• **Required action**
Word for word, transcribe the data below from the line with "camera: 50 degrees left, 5 degrees up" to the line with "- gone: grey toy robot 471, 197, 536, 353", keeping both of those lines.

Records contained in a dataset

------------------------------------------------------------------------

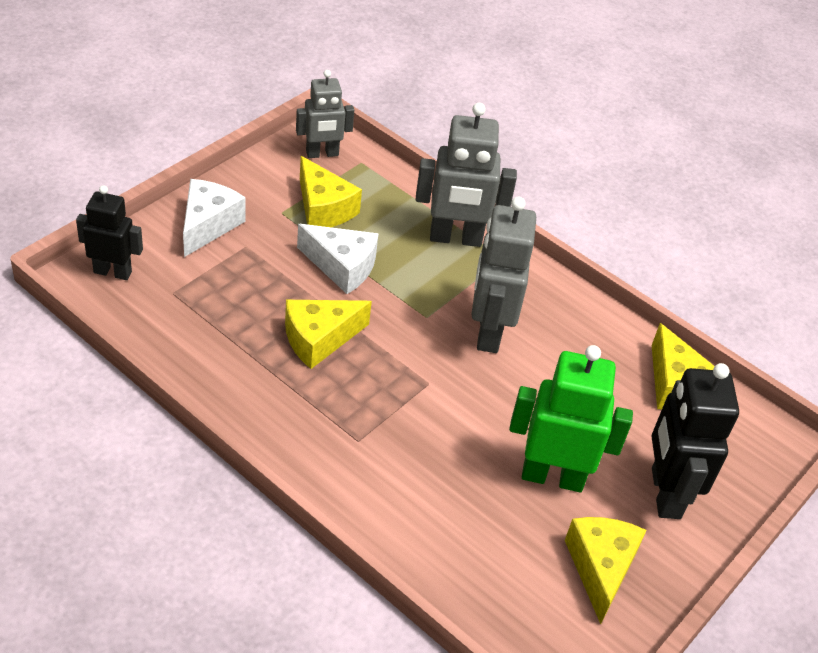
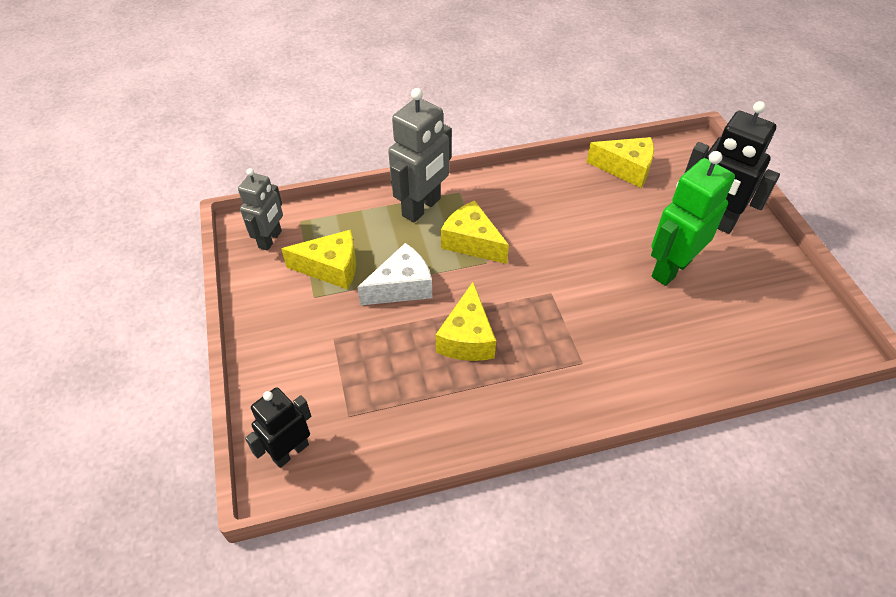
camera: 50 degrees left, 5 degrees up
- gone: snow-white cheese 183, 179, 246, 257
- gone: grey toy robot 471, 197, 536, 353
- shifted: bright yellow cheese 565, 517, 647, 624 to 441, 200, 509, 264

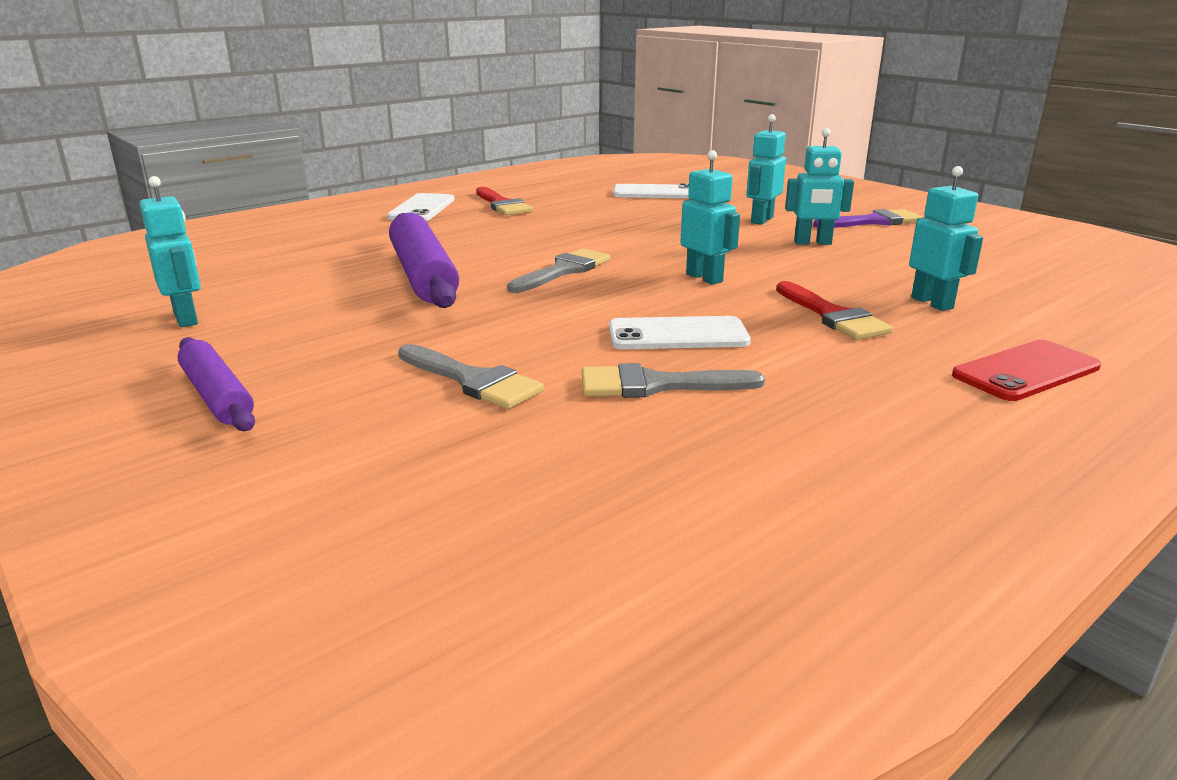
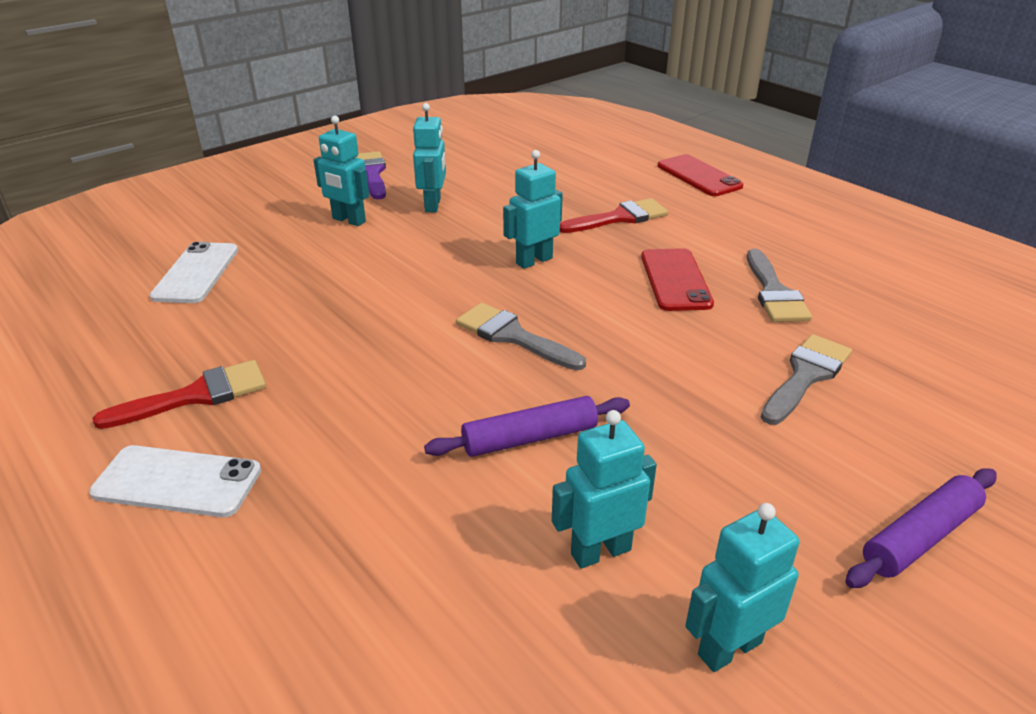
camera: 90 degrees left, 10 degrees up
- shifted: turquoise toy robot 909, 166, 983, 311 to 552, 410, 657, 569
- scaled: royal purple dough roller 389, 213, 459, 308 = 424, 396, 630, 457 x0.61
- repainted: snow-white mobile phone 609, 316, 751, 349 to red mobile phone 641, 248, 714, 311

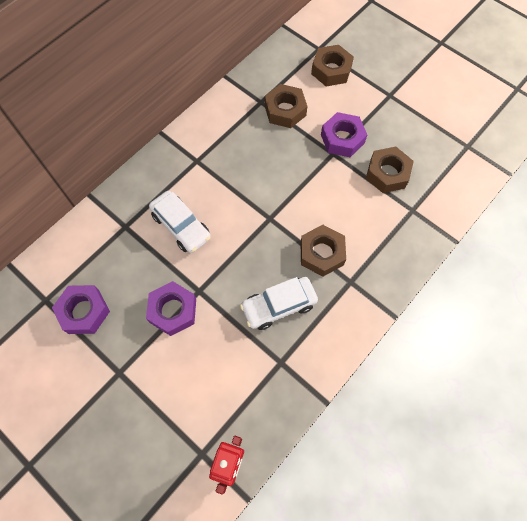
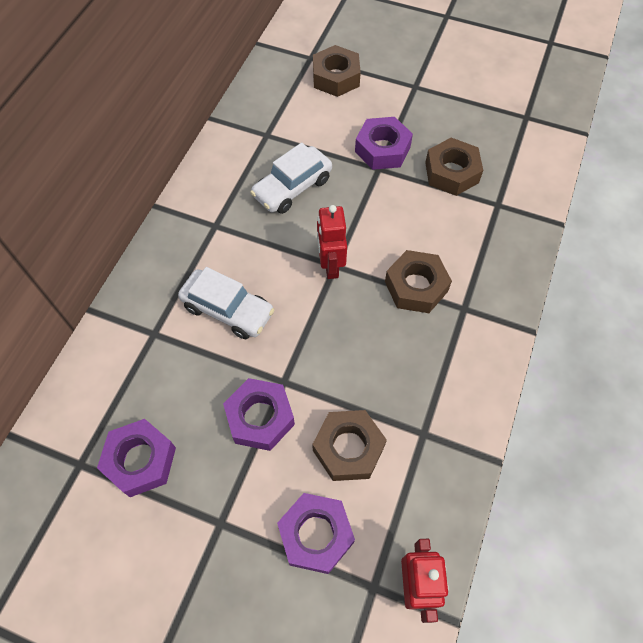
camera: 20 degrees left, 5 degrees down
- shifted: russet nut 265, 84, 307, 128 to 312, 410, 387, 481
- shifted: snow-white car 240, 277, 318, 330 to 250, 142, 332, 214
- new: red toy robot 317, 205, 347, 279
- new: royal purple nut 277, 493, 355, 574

------------------------------------------------------------------------

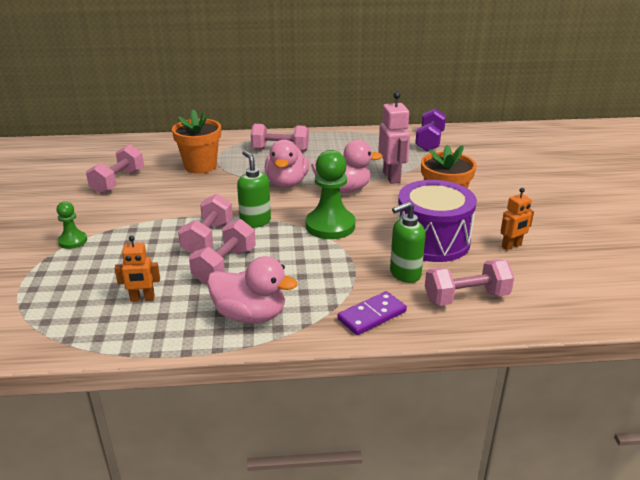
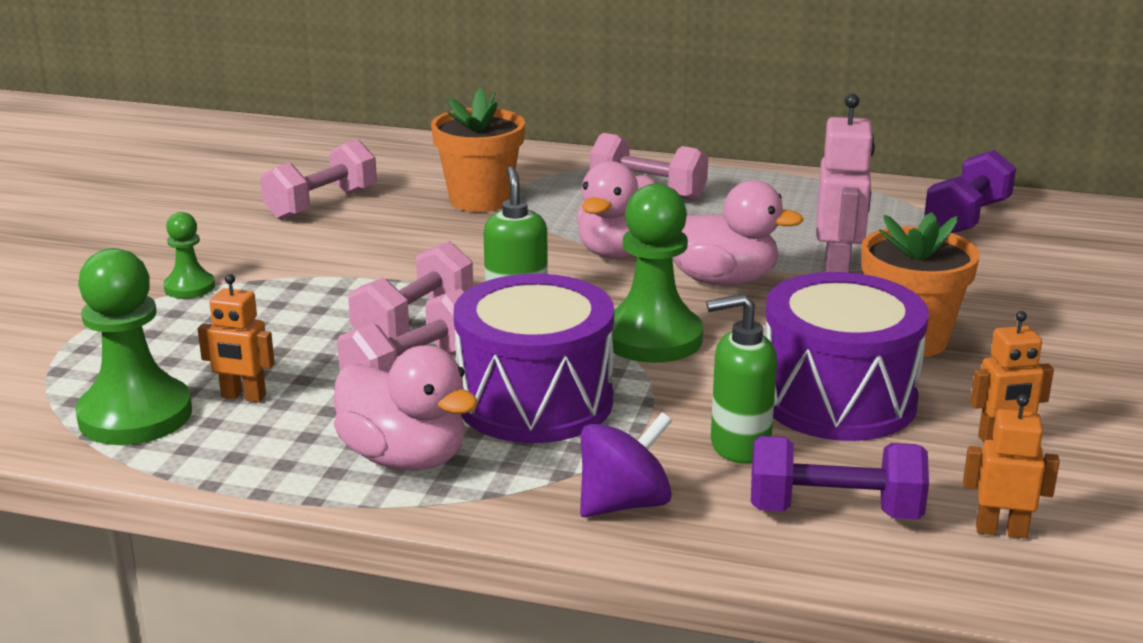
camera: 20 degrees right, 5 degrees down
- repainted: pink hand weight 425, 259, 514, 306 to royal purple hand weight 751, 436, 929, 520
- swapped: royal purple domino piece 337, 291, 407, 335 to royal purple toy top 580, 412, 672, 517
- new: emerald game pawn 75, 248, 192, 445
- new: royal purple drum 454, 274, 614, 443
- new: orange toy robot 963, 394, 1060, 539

------------------------------------------------------------------------

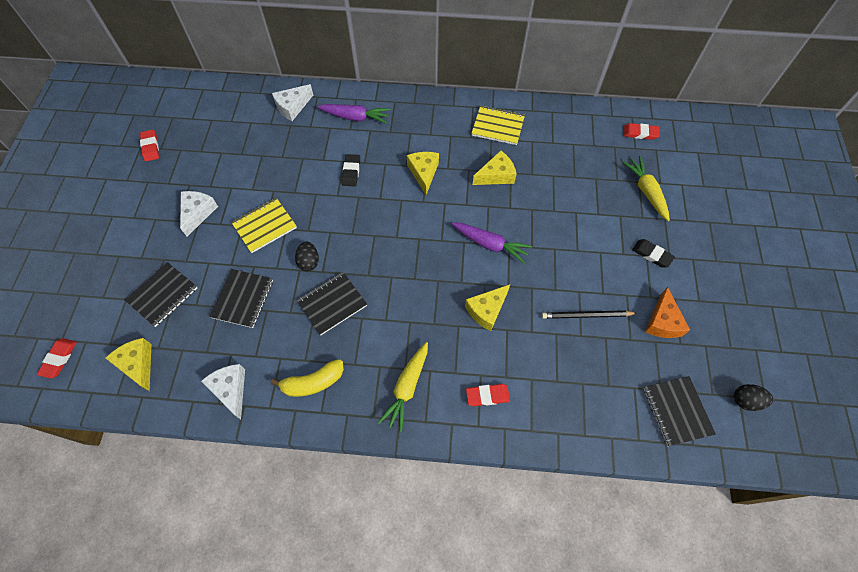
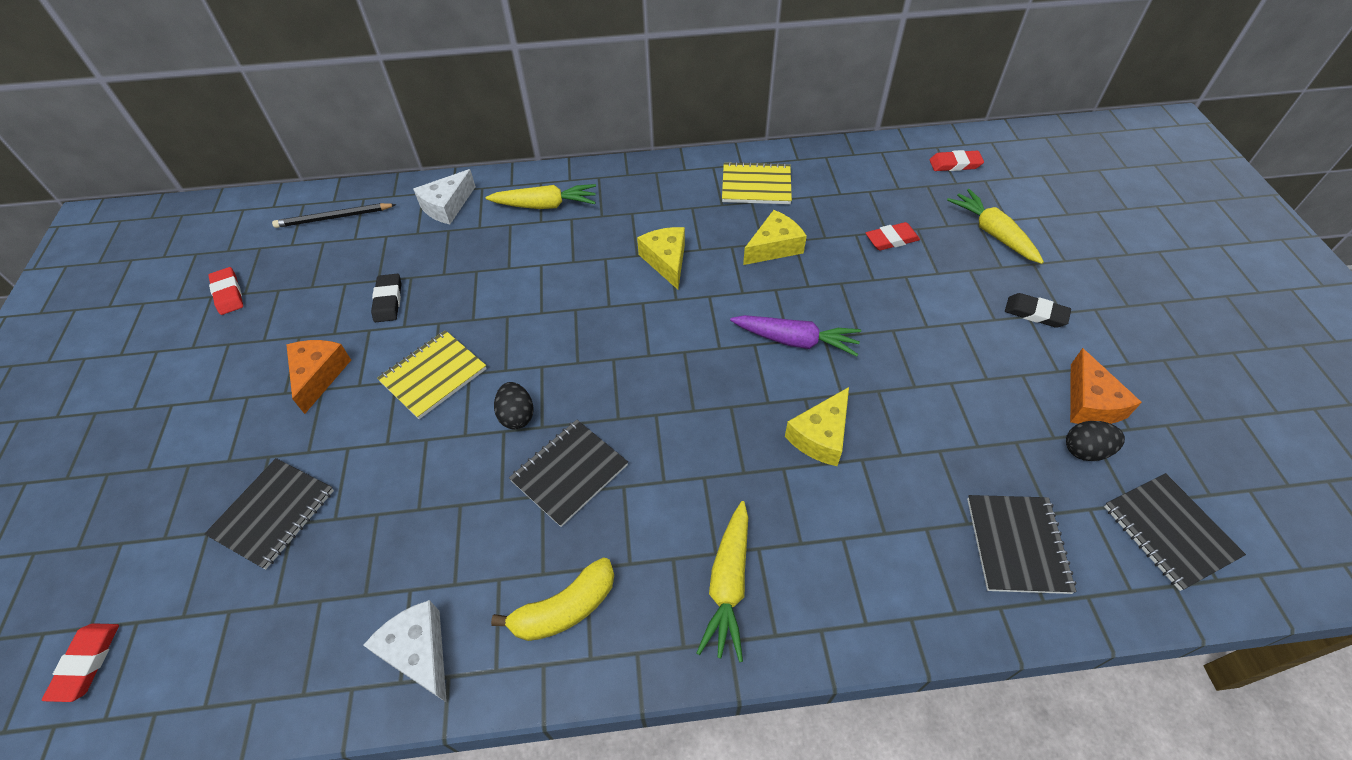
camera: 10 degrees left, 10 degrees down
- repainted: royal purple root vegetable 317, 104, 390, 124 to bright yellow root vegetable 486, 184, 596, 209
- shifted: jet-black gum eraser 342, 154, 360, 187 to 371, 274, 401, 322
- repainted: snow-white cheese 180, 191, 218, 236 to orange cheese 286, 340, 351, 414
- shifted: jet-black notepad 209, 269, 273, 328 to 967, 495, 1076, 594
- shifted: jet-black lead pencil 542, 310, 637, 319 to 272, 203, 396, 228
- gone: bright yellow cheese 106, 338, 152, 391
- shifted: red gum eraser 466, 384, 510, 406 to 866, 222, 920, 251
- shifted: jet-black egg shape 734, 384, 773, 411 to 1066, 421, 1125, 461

------------------------------------------------------------------------

• **Answer to this exercise**
camera: 50 degrees left, 5 degrees up
- gone: snow-white cheese 183, 179, 246, 257
- gone: grey toy robot 471, 197, 536, 353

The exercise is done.